◆ Exercise details
Down to the last line, retype each line of the entries exactly, starting with the one that contains "purple plate G6:J6".

[[ Provided information open ]]

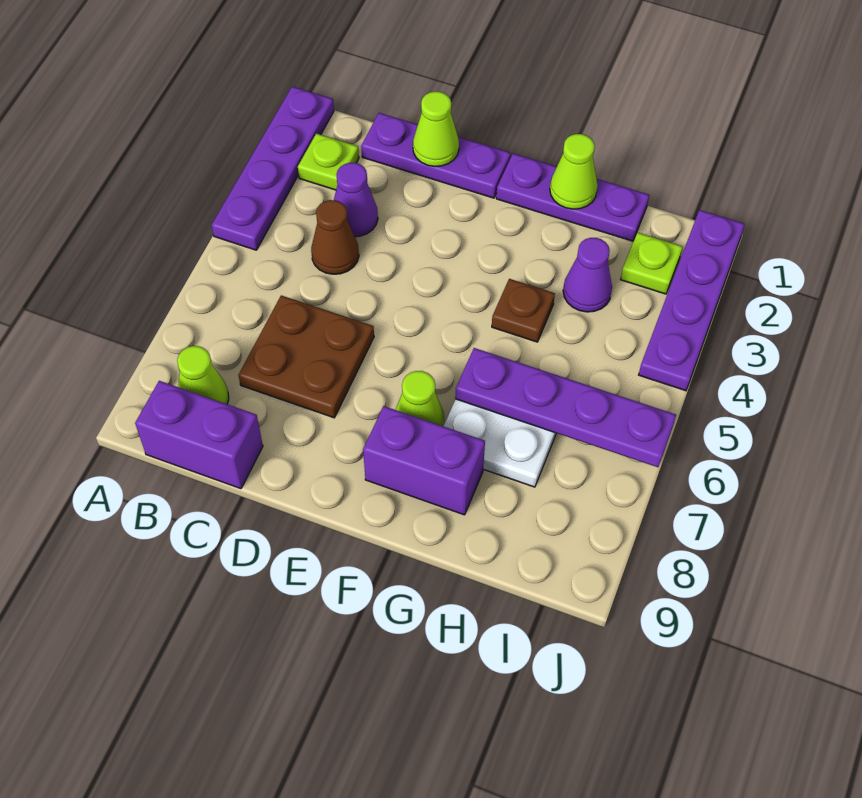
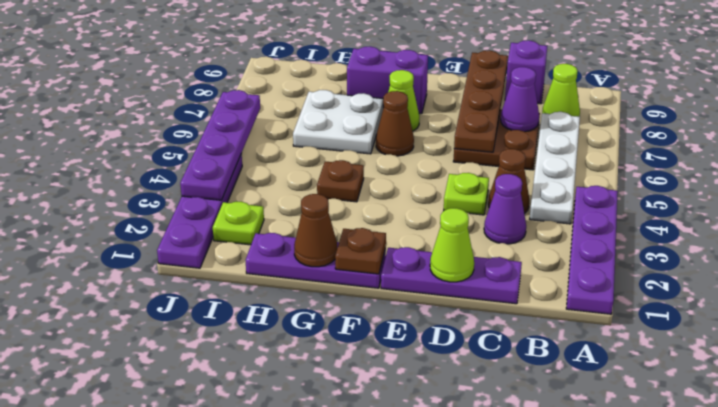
lime plate B2 level 1 -> lime plate D4 level 1
none -> white plate B4:B7 level 1
purple brick B9:C9 level 1 -> purple brick C9 level 1
none -> brown plate D6:D9 level 2
none -> brown plate F1 level 2
none -> brown cone F6 level 1
lime cone G1 level 2 -> brown cone G1 level 2
purple plate G6:J6 level 2 -> purple plate J3:J6 level 2
purple cone H3 level 1 -> purple cone C7 level 2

[[ Provided information closed ]]

◆ Result below
purple plate G6:J6 level 2 -> purple plate J3:J6 level 2
purple cone H3 level 1 -> purple cone C7 level 2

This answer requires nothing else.